SUPPLIED DATA –
·····
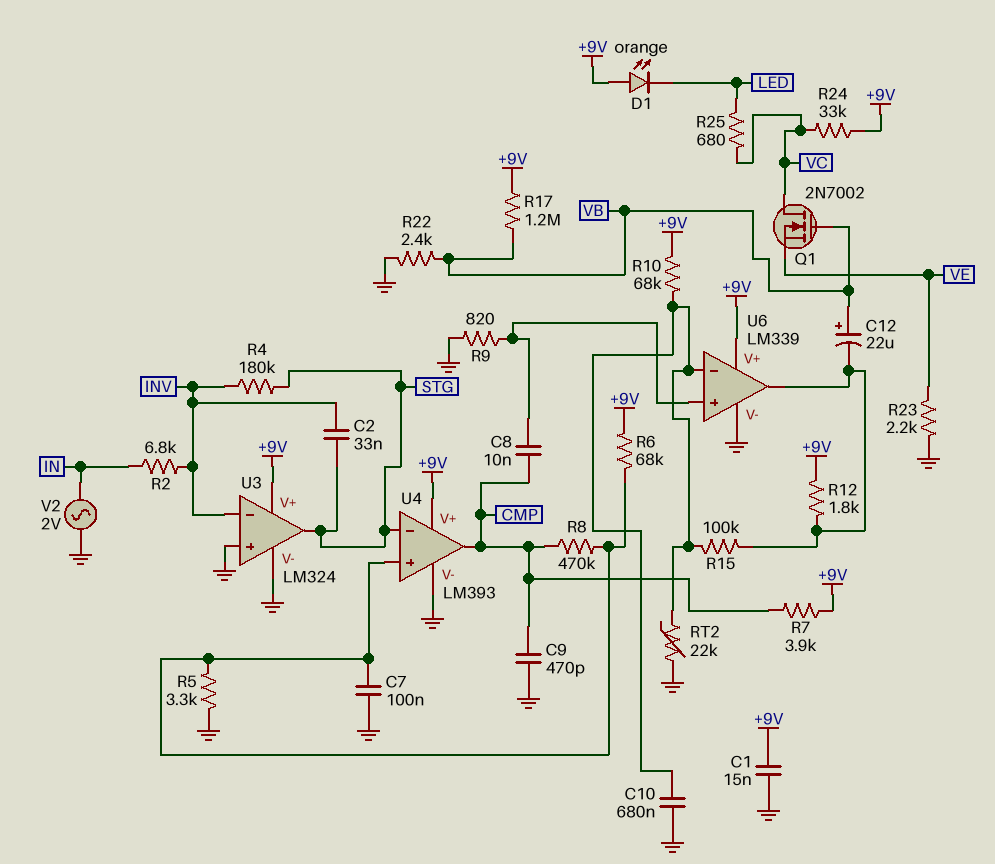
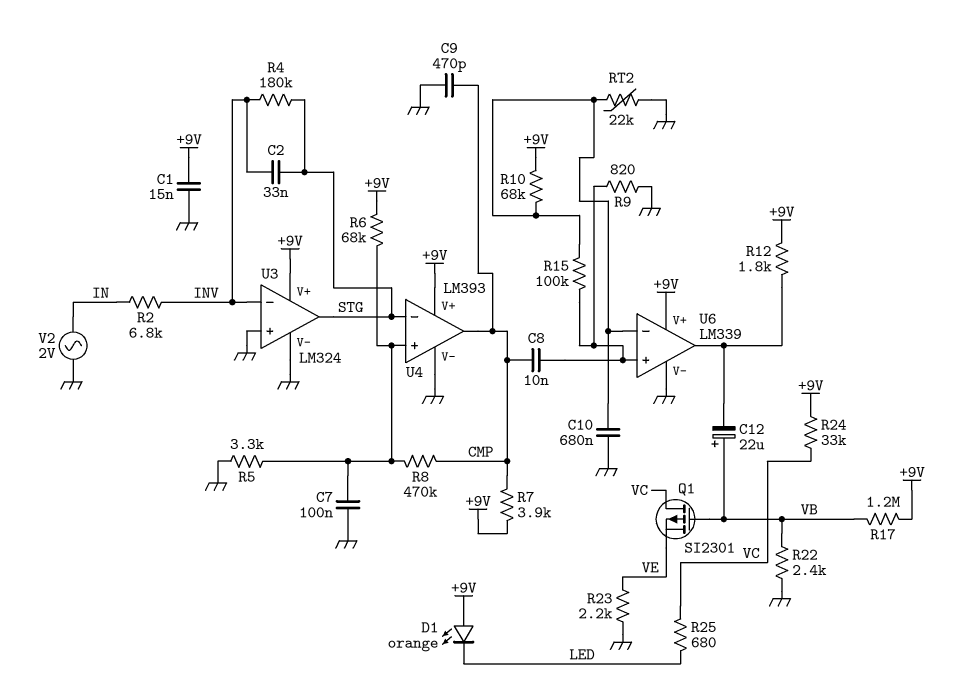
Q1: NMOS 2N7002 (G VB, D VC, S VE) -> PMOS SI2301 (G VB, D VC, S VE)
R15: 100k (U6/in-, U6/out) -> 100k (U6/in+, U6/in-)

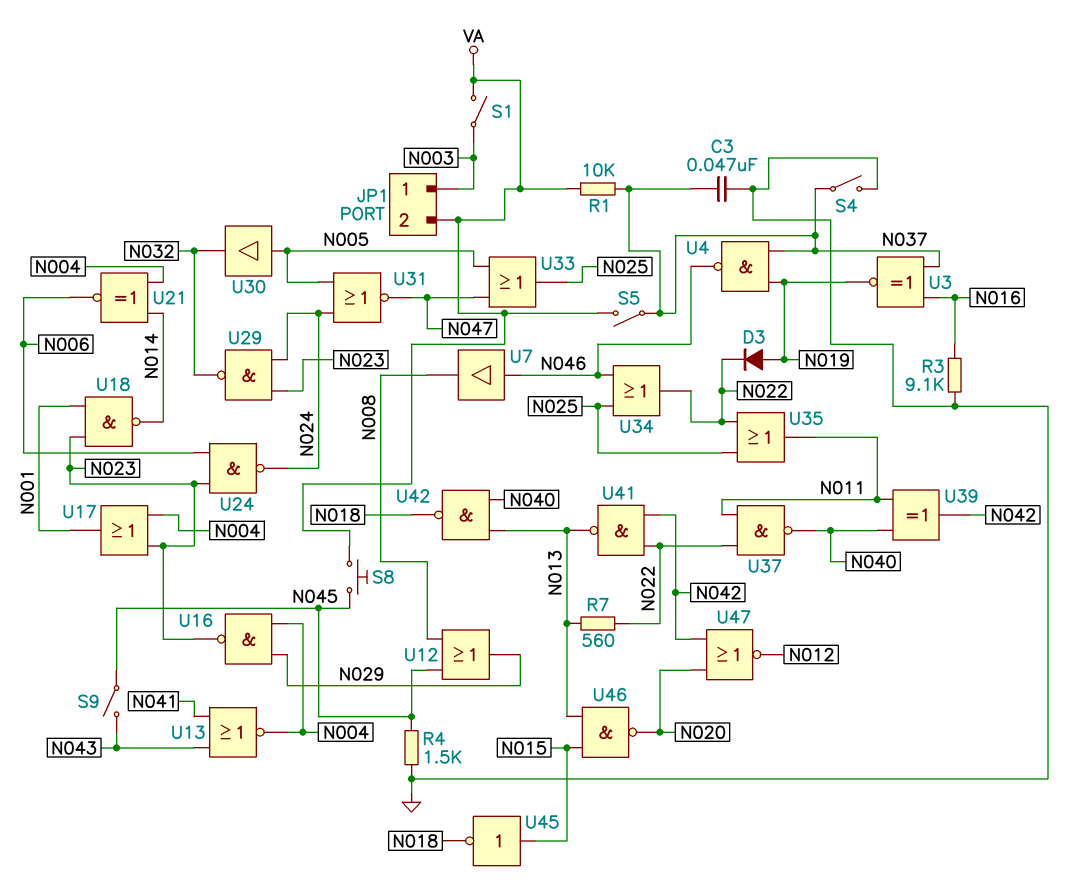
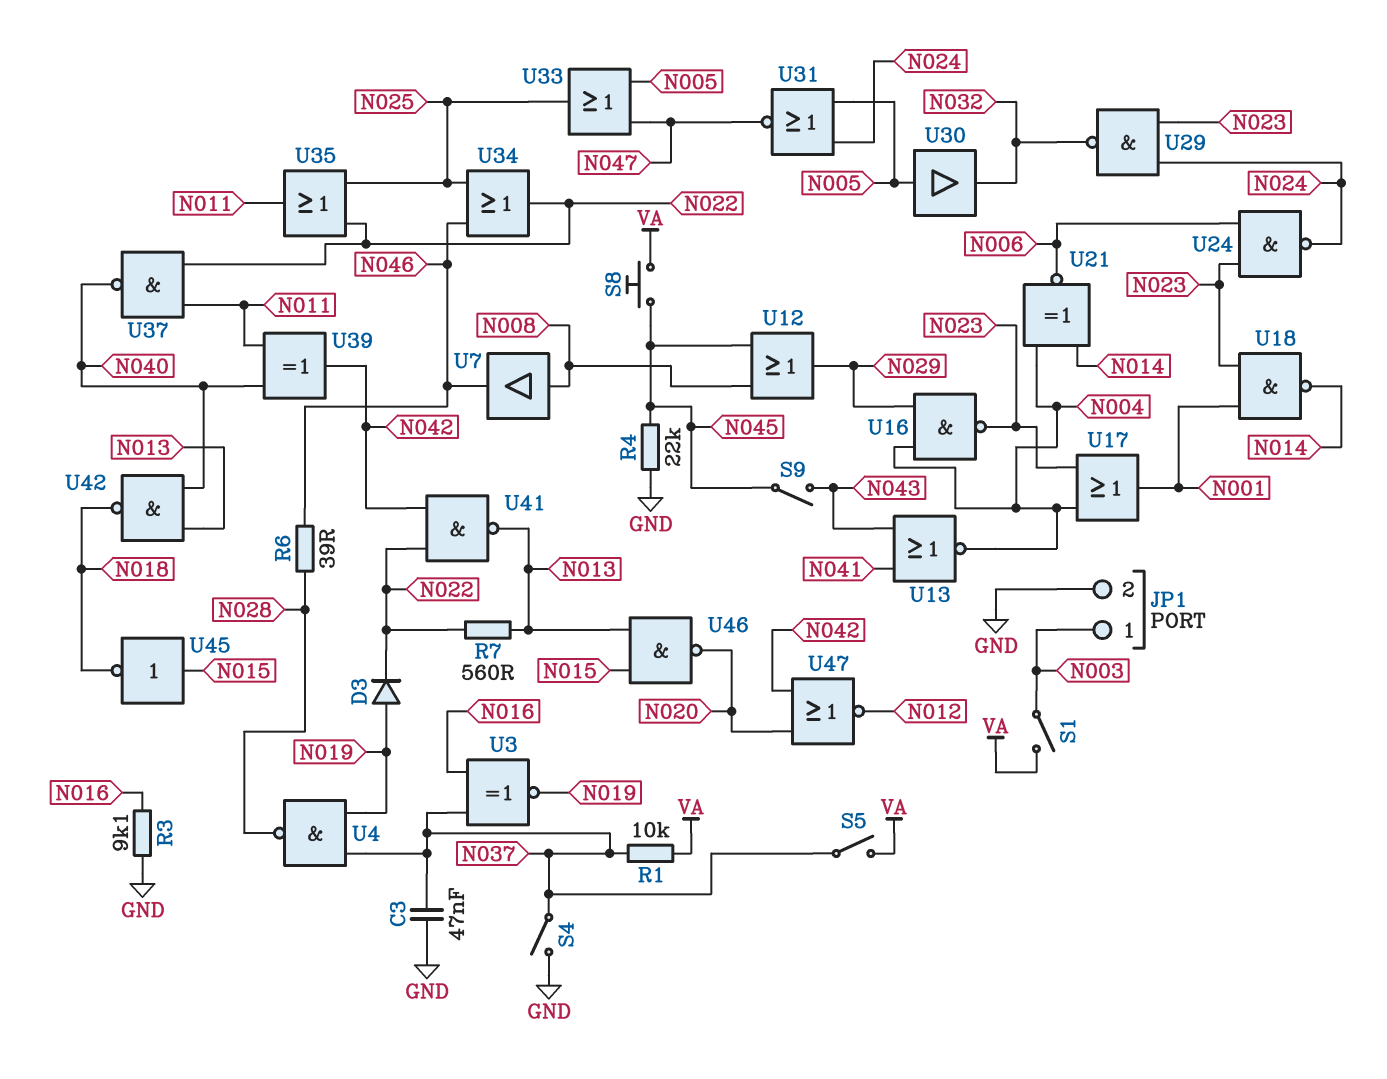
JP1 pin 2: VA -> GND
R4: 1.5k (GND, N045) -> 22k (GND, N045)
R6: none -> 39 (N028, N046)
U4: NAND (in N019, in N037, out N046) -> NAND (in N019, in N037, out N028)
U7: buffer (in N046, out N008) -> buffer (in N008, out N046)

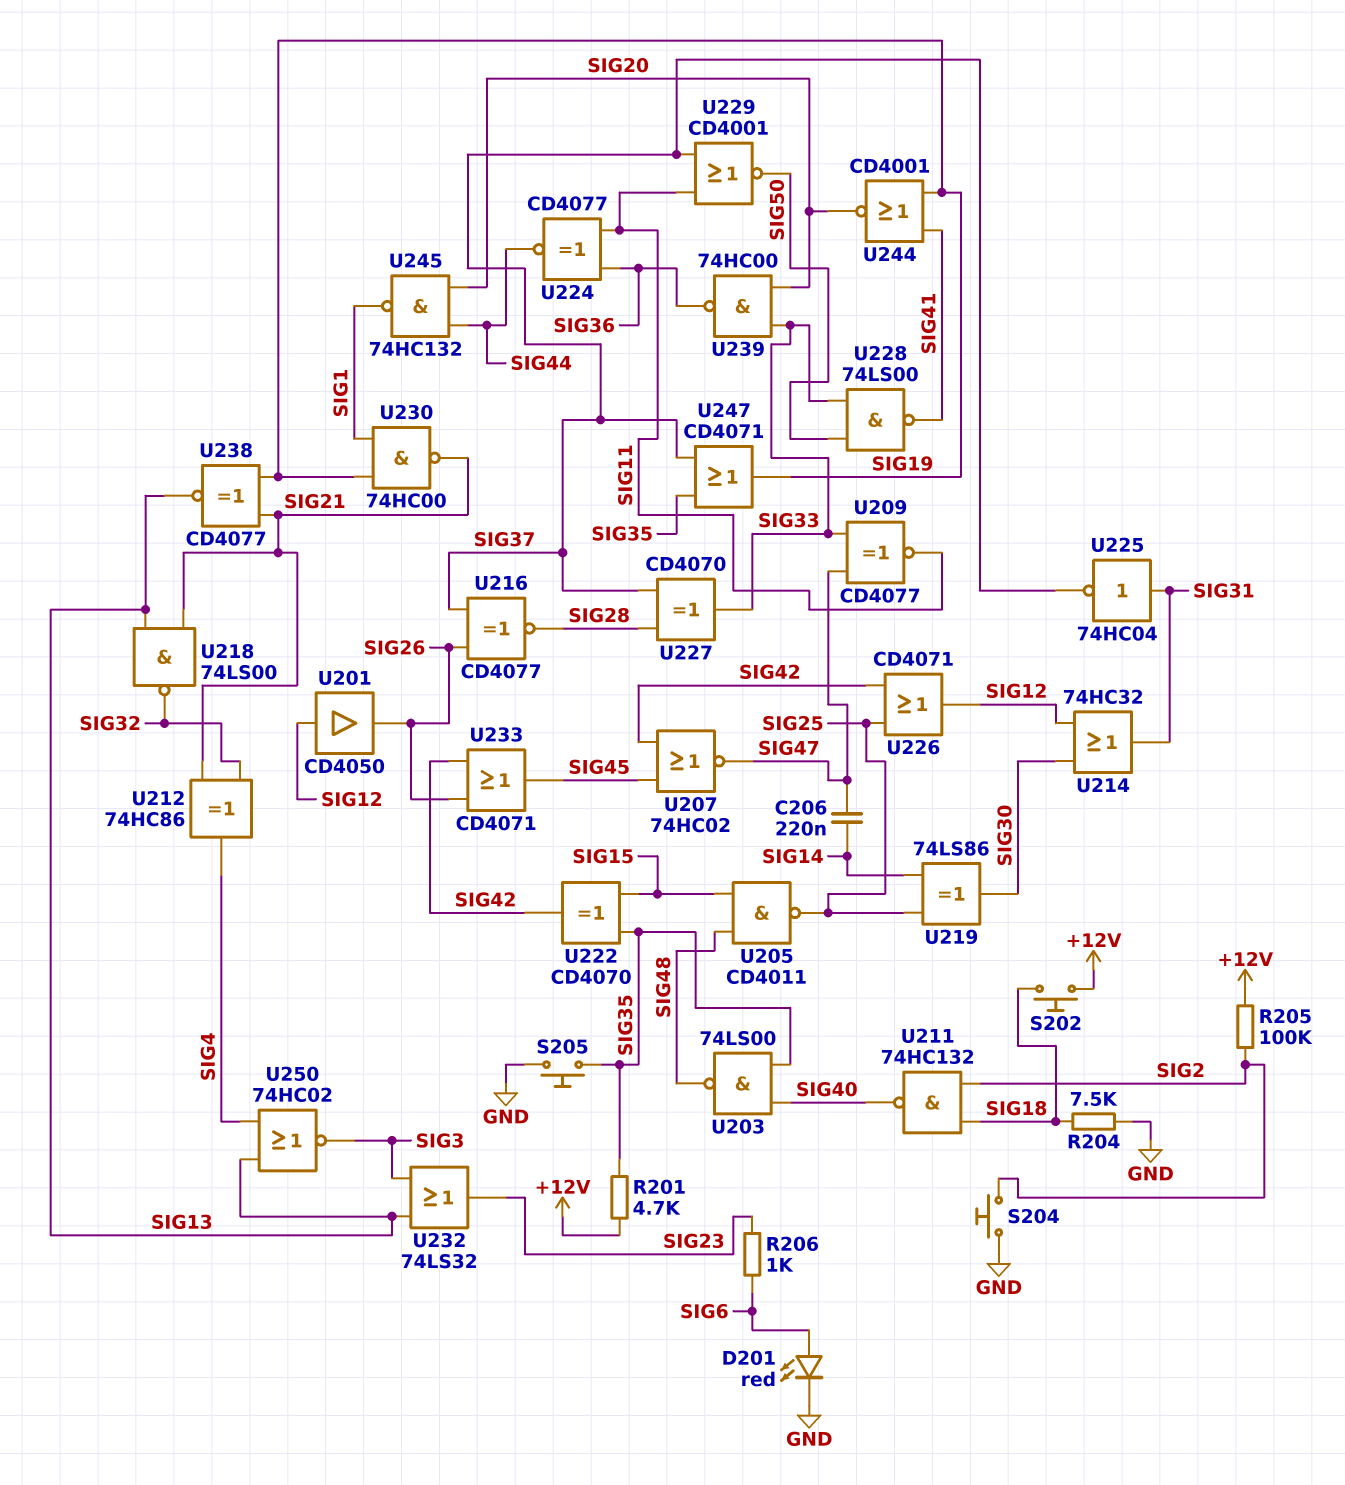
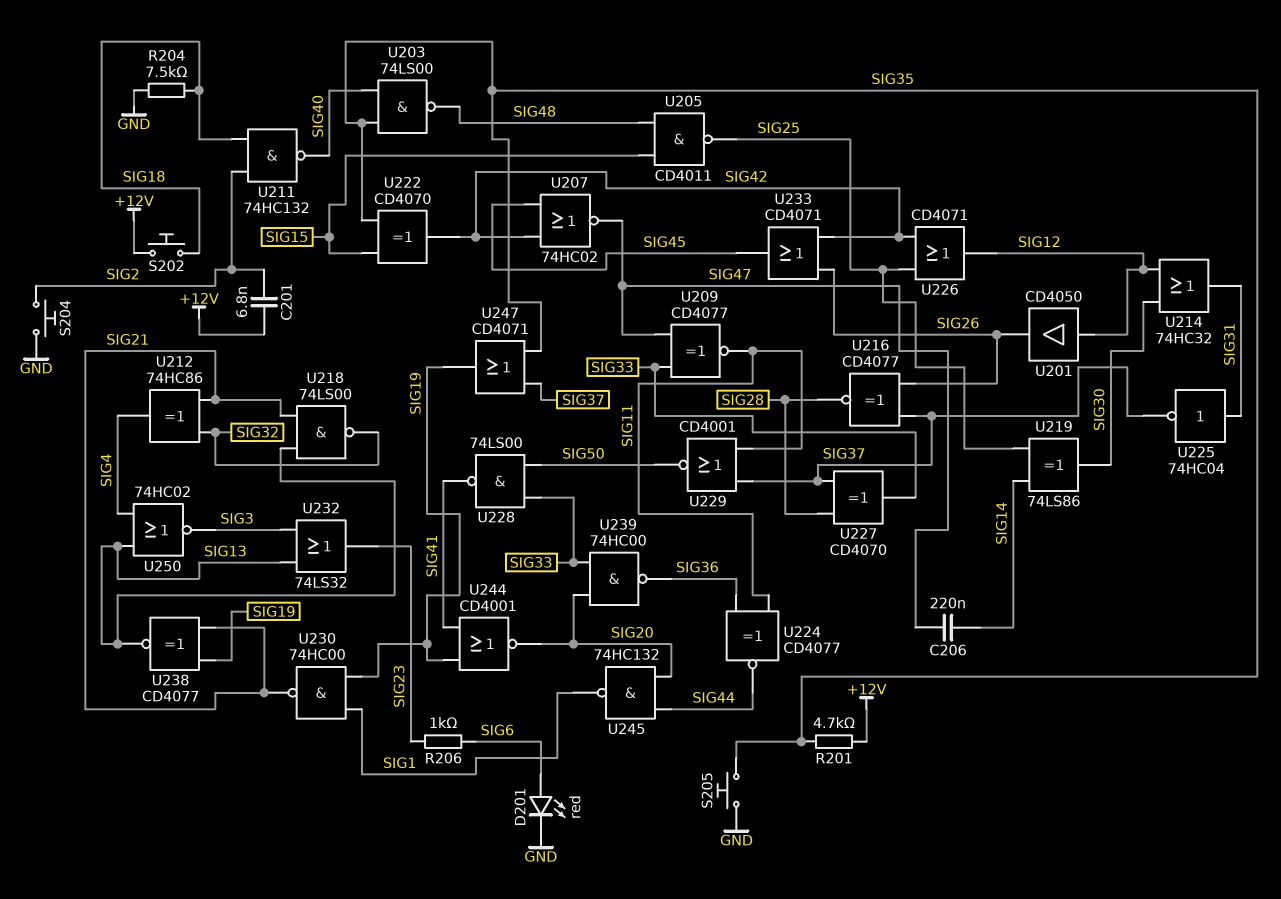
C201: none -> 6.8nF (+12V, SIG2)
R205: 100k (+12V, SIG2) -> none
·····
EXERCISE REQUIREMENTS – The data is to be printed again exactly, but without its pictures.

EXERCISE RESULT –
Q1: NMOS 2N7002 (G VB, D VC, S VE) -> PMOS SI2301 (G VB, D VC, S VE)
R15: 100k (U6/in-, U6/out) -> 100k (U6/in+, U6/in-)

JP1 pin 2: VA -> GND
R4: 1.5k (GND, N045) -> 22k (GND, N045)
R6: none -> 39 (N028, N046)
U4: NAND (in N019, in N037, out N046) -> NAND (in N019, in N037, out N028)
U7: buffer (in N046, out N008) -> buffer (in N008, out N046)

C201: none -> 6.8nF (+12V, SIG2)
R205: 100k (+12V, SIG2) -> none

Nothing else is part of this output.